• ASSIGNMENT:
Retype all of the listing exactly, passing over any picture you find.

• INFORMATION SUPPLIED:
[Start of Attachment]
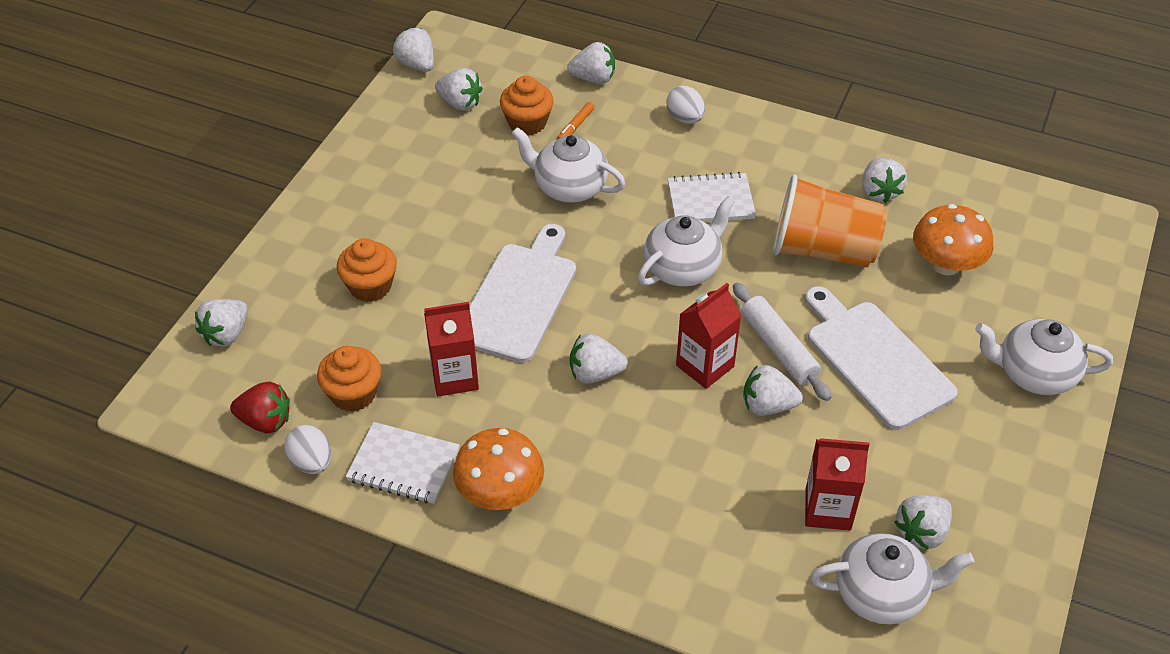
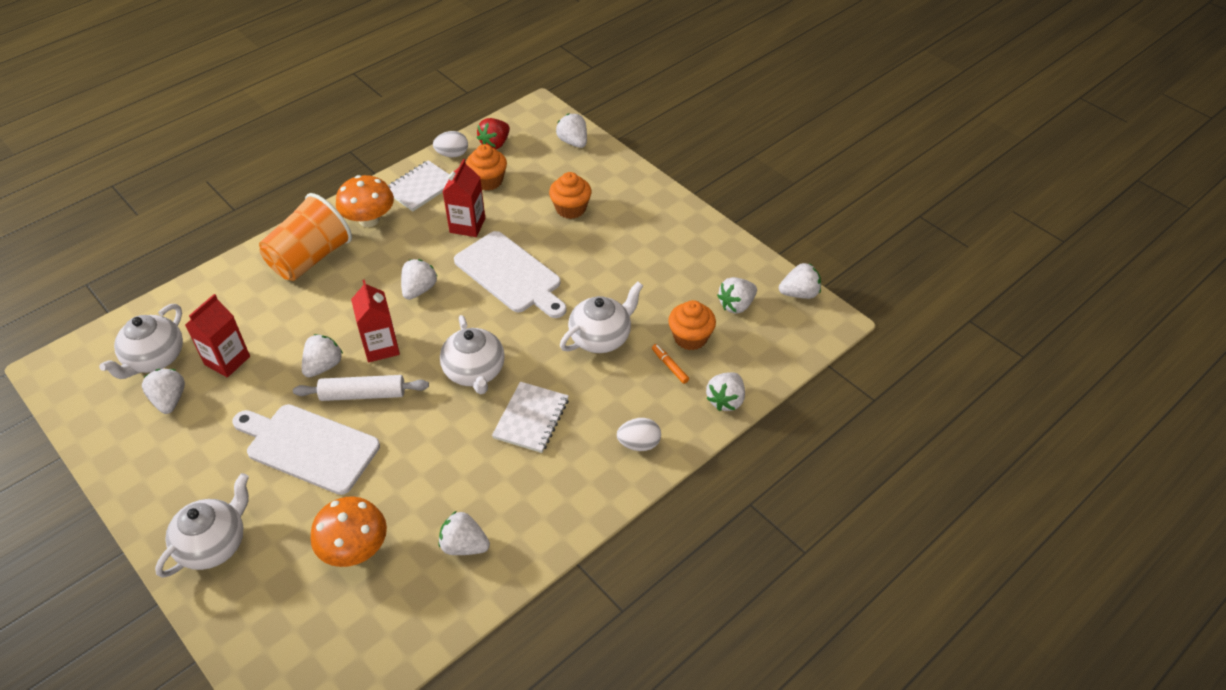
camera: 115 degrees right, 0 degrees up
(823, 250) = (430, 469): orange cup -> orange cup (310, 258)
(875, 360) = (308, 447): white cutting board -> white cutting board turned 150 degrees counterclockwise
[End of Attachment]
• RESULT BELOW:
camera: 115 degrees right, 0 degrees up
(823, 250) = (430, 469): orange cup -> orange cup (310, 258)
(875, 360) = (308, 447): white cutting board -> white cutting board turned 150 degrees counterclockwise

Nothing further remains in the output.